*** Begin section ***

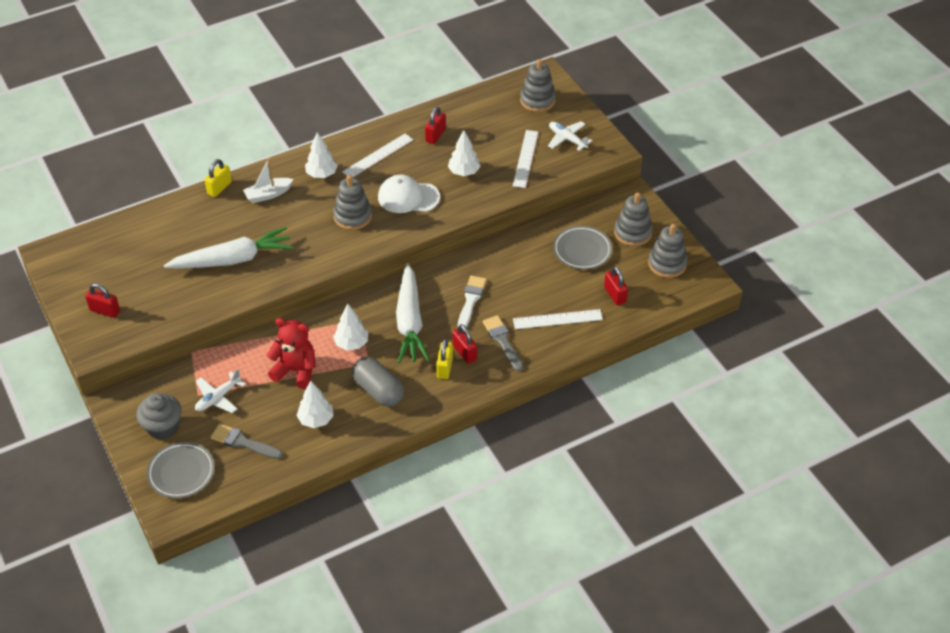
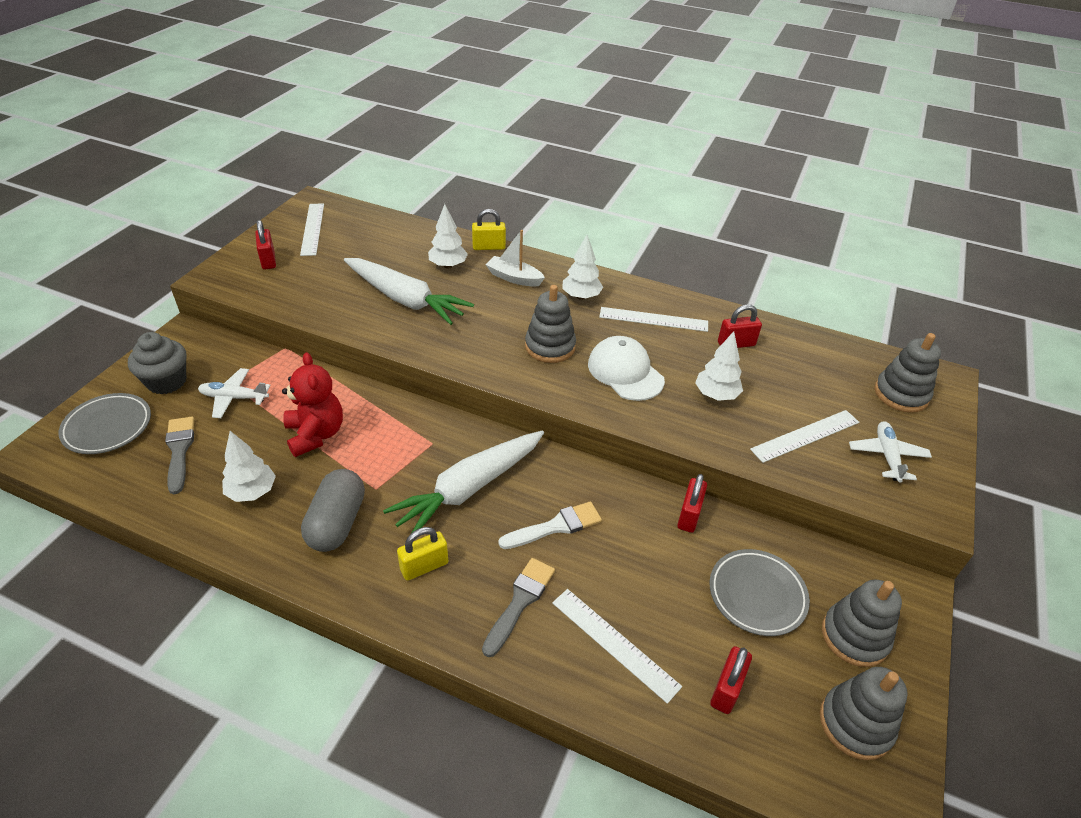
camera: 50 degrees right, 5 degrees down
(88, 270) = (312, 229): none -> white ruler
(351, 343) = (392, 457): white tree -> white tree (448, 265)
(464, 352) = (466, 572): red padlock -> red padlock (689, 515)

*** End section ***

**About this task:**
Only the lines from the one holding "(351, 343) = (392, 457): white" through the end of the listing should appear in the response, each restated exactly.

**Answer space:**
(351, 343) = (392, 457): white tree -> white tree (448, 265)
(464, 352) = (466, 572): red padlock -> red padlock (689, 515)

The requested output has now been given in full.